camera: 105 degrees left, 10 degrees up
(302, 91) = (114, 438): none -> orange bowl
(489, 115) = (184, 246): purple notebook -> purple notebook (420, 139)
......
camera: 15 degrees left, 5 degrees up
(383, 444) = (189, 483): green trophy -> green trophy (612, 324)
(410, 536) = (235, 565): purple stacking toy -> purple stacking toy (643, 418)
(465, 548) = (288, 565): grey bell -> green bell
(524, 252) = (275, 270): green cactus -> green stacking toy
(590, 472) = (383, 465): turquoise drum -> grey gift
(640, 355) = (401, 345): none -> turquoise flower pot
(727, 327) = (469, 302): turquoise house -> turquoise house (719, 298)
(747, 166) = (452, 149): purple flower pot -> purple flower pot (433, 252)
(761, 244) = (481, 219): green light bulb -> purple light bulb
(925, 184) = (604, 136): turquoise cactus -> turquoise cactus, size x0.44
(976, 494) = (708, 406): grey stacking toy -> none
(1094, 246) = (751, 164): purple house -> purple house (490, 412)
......
**About this exercise:**
Transcribe the records above from the line holding "camera: 105 degrees left, 10 degrees up" down to the line holding "(489, 115) = (184, 246): purple", inclusive, without adding anything.

**Written answer:**
camera: 105 degrees left, 10 degrees up
(302, 91) = (114, 438): none -> orange bowl
(489, 115) = (184, 246): purple notebook -> purple notebook (420, 139)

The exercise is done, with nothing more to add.